— Provided data —
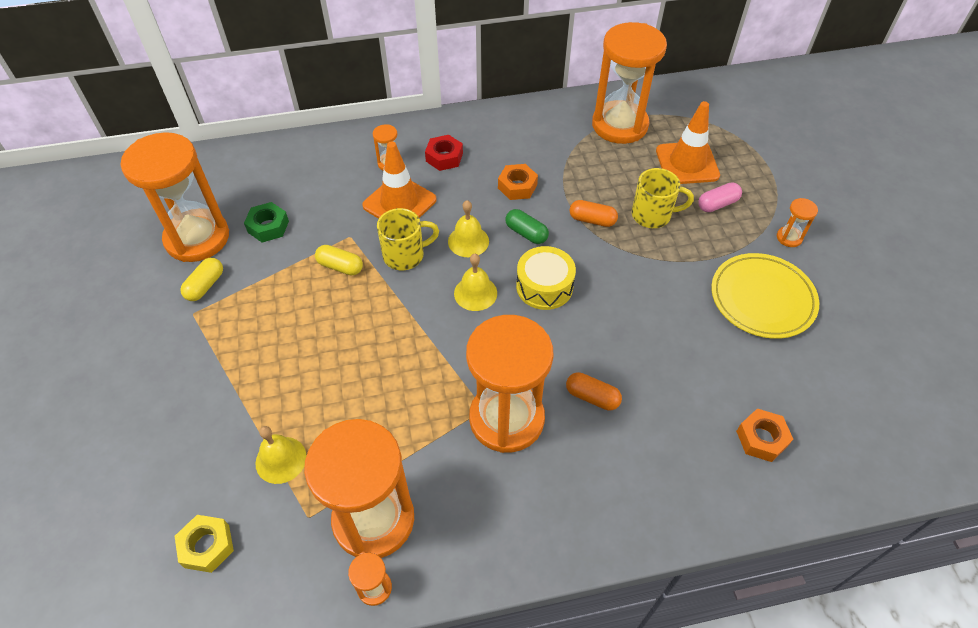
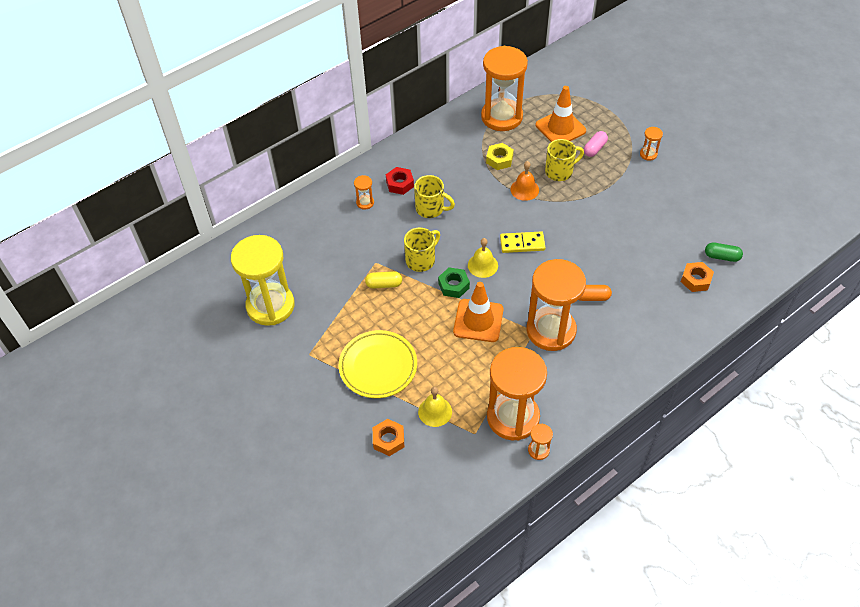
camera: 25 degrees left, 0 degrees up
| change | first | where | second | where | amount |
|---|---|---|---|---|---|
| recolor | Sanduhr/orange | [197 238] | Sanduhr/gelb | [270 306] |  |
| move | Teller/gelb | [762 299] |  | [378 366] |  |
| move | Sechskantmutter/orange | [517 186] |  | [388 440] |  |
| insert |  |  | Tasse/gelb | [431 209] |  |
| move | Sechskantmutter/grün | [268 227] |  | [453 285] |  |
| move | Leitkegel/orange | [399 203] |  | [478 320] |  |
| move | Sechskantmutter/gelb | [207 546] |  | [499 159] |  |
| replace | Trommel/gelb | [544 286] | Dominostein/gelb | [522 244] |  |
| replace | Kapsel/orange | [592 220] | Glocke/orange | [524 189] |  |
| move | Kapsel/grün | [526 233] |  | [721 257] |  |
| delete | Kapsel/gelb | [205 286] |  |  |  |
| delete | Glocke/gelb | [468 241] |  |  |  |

— Task to carry out —
Copy the material above in full and exactly, skipping pictures.

— Result of the task —
camera: 25 degrees left, 0 degrees up
| change | first | where | second | where | amount |
|---|---|---|---|---|---|
| recolor | Sanduhr/orange | [197 238] | Sanduhr/gelb | [270 306] |  |
| move | Teller/gelb | [762 299] |  | [378 366] |  |
| move | Sechskantmutter/orange | [517 186] |  | [388 440] |  |
| insert |  |  | Tasse/gelb | [431 209] |  |
| move | Sechskantmutter/grün | [268 227] |  | [453 285] |  |
| move | Leitkegel/orange | [399 203] |  | [478 320] |  |
| move | Sechskantmutter/gelb | [207 546] |  | [499 159] |  |
| replace | Trommel/gelb | [544 286] | Dominostein/gelb | [522 244] |  |
| replace | Kapsel/orange | [592 220] | Glocke/orange | [524 189] |  |
| move | Kapsel/grün | [526 233] |  | [721 257] |  |
| delete | Kapsel/gelb | [205 286] |  |  |  |
| delete | Glocke/gelb | [468 241] |  |  |  |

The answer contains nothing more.